*** Opening Supplied data ***

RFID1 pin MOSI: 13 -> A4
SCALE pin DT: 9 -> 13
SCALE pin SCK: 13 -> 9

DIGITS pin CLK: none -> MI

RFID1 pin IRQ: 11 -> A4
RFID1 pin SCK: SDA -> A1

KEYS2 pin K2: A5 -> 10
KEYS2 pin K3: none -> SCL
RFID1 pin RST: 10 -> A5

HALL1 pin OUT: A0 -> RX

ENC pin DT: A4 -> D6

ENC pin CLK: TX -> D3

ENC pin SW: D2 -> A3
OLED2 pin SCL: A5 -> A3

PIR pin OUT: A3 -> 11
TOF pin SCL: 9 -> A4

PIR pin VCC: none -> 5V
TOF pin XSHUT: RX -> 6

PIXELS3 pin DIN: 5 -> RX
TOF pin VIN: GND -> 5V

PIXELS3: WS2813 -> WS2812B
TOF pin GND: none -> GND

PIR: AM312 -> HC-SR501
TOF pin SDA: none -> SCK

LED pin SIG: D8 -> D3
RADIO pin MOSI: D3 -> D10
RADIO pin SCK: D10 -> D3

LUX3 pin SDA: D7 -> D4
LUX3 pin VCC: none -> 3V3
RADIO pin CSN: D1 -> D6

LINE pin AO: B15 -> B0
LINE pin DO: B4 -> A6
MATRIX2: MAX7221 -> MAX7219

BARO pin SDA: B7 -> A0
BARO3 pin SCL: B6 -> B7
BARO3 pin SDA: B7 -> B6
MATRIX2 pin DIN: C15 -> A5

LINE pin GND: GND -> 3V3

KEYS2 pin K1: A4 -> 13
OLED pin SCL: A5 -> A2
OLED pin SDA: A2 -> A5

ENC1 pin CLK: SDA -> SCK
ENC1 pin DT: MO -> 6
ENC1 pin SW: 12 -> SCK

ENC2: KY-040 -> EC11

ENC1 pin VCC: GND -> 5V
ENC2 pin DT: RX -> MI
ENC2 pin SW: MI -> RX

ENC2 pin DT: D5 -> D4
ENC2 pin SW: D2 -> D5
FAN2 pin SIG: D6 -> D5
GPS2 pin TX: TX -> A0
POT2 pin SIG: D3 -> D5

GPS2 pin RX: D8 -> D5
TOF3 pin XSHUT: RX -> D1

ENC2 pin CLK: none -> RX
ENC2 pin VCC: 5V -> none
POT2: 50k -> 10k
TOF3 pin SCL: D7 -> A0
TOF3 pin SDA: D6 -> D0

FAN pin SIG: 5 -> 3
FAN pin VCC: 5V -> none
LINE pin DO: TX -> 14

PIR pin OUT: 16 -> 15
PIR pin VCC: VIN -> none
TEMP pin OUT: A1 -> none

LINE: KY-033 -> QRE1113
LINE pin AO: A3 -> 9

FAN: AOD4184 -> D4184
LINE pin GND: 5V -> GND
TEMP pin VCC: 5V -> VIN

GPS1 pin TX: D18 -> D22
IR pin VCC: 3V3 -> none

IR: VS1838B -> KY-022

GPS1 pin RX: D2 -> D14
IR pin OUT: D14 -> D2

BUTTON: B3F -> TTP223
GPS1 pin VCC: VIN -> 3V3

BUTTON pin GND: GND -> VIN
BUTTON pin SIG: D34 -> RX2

*** Closing Supplied data ***

Write out the lines of the entries, word for word, from the first through the one containing "GPS2 pin RX: D8 -> D5", and stop at that line.

RFID1 pin MOSI: 13 -> A4
SCALE pin DT: 9 -> 13
SCALE pin SCK: 13 -> 9

DIGITS pin CLK: none -> MI

RFID1 pin IRQ: 11 -> A4
RFID1 pin SCK: SDA -> A1

KEYS2 pin K2: A5 -> 10
KEYS2 pin K3: none -> SCL
RFID1 pin RST: 10 -> A5

HALL1 pin OUT: A0 -> RX

ENC pin DT: A4 -> D6

ENC pin CLK: TX -> D3

ENC pin SW: D2 -> A3
OLED2 pin SCL: A5 -> A3

PIR pin OUT: A3 -> 11
TOF pin SCL: 9 -> A4

PIR pin VCC: none -> 5V
TOF pin XSHUT: RX -> 6

PIXELS3 pin DIN: 5 -> RX
TOF pin VIN: GND -> 5V

PIXELS3: WS2813 -> WS2812B
TOF pin GND: none -> GND

PIR: AM312 -> HC-SR501
TOF pin SDA: none -> SCK

LED pin SIG: D8 -> D3
RADIO pin MOSI: D3 -> D10
RADIO pin SCK: D10 -> D3

LUX3 pin SDA: D7 -> D4
LUX3 pin VCC: none -> 3V3
RADIO pin CSN: D1 -> D6

LINE pin AO: B15 -> B0
LINE pin DO: B4 -> A6
MATRIX2: MAX7221 -> MAX7219

BARO pin SDA: B7 -> A0
BARO3 pin SCL: B6 -> B7
BARO3 pin SDA: B7 -> B6
MATRIX2 pin DIN: C15 -> A5

LINE pin GND: GND -> 3V3

KEYS2 pin K1: A4 -> 13
OLED pin SCL: A5 -> A2
OLED pin SDA: A2 -> A5

ENC1 pin CLK: SDA -> SCK
ENC1 pin DT: MO -> 6
ENC1 pin SW: 12 -> SCK

ENC2: KY-040 -> EC11

ENC1 pin VCC: GND -> 5V
ENC2 pin DT: RX -> MI
ENC2 pin SW: MI -> RX

ENC2 pin DT: D5 -> D4
ENC2 pin SW: D2 -> D5
FAN2 pin SIG: D6 -> D5
GPS2 pin TX: TX -> A0
POT2 pin SIG: D3 -> D5

GPS2 pin RX: D8 -> D5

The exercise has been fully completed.